*Task instructions*. Copy each of the following entries word for word, without changing anything.
** Start **
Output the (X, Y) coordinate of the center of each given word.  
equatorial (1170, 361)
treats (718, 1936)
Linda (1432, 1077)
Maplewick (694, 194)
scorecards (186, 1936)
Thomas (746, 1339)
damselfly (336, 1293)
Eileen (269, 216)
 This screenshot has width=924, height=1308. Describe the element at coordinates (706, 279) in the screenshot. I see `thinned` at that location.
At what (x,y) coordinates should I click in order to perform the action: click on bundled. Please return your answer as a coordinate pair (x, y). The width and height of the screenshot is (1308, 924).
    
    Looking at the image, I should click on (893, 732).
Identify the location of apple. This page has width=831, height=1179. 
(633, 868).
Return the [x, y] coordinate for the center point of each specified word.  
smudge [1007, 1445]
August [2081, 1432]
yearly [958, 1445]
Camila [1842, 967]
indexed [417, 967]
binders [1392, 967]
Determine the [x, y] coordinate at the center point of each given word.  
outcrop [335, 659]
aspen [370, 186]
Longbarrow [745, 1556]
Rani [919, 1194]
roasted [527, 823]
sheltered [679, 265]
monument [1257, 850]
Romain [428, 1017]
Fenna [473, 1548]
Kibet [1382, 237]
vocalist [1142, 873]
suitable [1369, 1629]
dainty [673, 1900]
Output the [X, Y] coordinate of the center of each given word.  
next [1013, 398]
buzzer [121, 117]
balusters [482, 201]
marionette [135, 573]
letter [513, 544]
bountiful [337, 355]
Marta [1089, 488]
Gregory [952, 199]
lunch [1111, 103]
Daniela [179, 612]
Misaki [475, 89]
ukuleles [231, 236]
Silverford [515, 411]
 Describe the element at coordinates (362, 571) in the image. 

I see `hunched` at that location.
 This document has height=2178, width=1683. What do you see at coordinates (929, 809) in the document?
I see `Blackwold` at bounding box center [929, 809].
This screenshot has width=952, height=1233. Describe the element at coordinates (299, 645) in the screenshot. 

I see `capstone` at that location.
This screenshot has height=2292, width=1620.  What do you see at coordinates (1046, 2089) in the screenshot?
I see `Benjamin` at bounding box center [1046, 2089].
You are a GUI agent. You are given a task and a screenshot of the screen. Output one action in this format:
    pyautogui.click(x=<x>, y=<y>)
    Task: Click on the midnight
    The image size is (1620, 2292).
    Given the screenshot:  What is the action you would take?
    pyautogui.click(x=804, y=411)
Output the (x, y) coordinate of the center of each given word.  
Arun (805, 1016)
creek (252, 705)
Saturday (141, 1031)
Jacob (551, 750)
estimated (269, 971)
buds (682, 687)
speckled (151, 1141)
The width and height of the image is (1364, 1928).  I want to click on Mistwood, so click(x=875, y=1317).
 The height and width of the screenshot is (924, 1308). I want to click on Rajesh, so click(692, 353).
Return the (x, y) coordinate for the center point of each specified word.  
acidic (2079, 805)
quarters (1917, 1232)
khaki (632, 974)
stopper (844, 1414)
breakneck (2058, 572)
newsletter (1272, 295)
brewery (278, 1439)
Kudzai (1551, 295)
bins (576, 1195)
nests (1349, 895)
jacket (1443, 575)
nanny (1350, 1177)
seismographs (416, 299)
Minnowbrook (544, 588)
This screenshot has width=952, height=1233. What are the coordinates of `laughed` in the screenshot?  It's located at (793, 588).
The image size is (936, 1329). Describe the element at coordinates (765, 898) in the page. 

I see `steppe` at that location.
** End **
*Reply to the exercise*.
Output the (X, Y) coordinate of the center of each given word.  
equatorial (1170, 361)
treats (718, 1936)
Linda (1432, 1077)
Maplewick (694, 194)
scorecards (186, 1936)
Thomas (746, 1339)
damselfly (336, 1293)
Eileen (269, 216)
 This screenshot has width=924, height=1308. Describe the element at coordinates (706, 279) in the screenshot. I see `thinned` at that location.
At what (x,y) coordinates should I click in order to perform the action: click on bundled. Please return your answer as a coordinate pair (x, y). The width and height of the screenshot is (1308, 924).
    
    Looking at the image, I should click on (893, 732).
Identify the location of apple. This page has width=831, height=1179. 
(633, 868).
Return the [x, y] coordinate for the center point of each specified word.  
smudge [1007, 1445]
August [2081, 1432]
yearly [958, 1445]
Camila [1842, 967]
indexed [417, 967]
binders [1392, 967]
Determine the [x, y] coordinate at the center point of each given word.  
outcrop [335, 659]
aspen [370, 186]
Longbarrow [745, 1556]
Rani [919, 1194]
roasted [527, 823]
sheltered [679, 265]
monument [1257, 850]
Romain [428, 1017]
Fenna [473, 1548]
Kibet [1382, 237]
vocalist [1142, 873]
suitable [1369, 1629]
dainty [673, 1900]
Output the [X, Y] coordinate of the center of each given word.  
next [1013, 398]
buzzer [121, 117]
balusters [482, 201]
marionette [135, 573]
letter [513, 544]
bountiful [337, 355]
Marta [1089, 488]
Gregory [952, 199]
lunch [1111, 103]
Daniela [179, 612]
Misaki [475, 89]
ukuleles [231, 236]
Silverford [515, 411]
 Describe the element at coordinates (362, 571) in the image. 

I see `hunched` at that location.
 This document has height=2178, width=1683. What do you see at coordinates (929, 809) in the document?
I see `Blackwold` at bounding box center [929, 809].
This screenshot has width=952, height=1233. Describe the element at coordinates (299, 645) in the screenshot. 

I see `capstone` at that location.
This screenshot has height=2292, width=1620.  What do you see at coordinates (1046, 2089) in the screenshot?
I see `Benjamin` at bounding box center [1046, 2089].
You are a GUI agent. You are given a task and a screenshot of the screen. Output one action in this format:
    pyautogui.click(x=<x>, y=<y>)
    Task: Click on the midnight
    The image size is (1620, 2292).
    Given the screenshot:  What is the action you would take?
    pyautogui.click(x=804, y=411)
Output the (x, y) coordinate of the center of each given word.  
Arun (805, 1016)
creek (252, 705)
Saturday (141, 1031)
Jacob (551, 750)
estimated (269, 971)
buds (682, 687)
speckled (151, 1141)
The width and height of the image is (1364, 1928).  I want to click on Mistwood, so click(x=875, y=1317).
 The height and width of the screenshot is (924, 1308). I want to click on Rajesh, so click(692, 353).
Return the (x, y) coordinate for the center point of each specified word.  
acidic (2079, 805)
quarters (1917, 1232)
khaki (632, 974)
stopper (844, 1414)
breakneck (2058, 572)
newsletter (1272, 295)
brewery (278, 1439)
Kudzai (1551, 295)
bins (576, 1195)
nests (1349, 895)
jacket (1443, 575)
nanny (1350, 1177)
seismographs (416, 299)
Minnowbrook (544, 588)
This screenshot has width=952, height=1233. What are the coordinates of `laughed` in the screenshot?  It's located at (793, 588).
The image size is (936, 1329). Describe the element at coordinates (765, 898) in the page. 

I see `steppe` at that location.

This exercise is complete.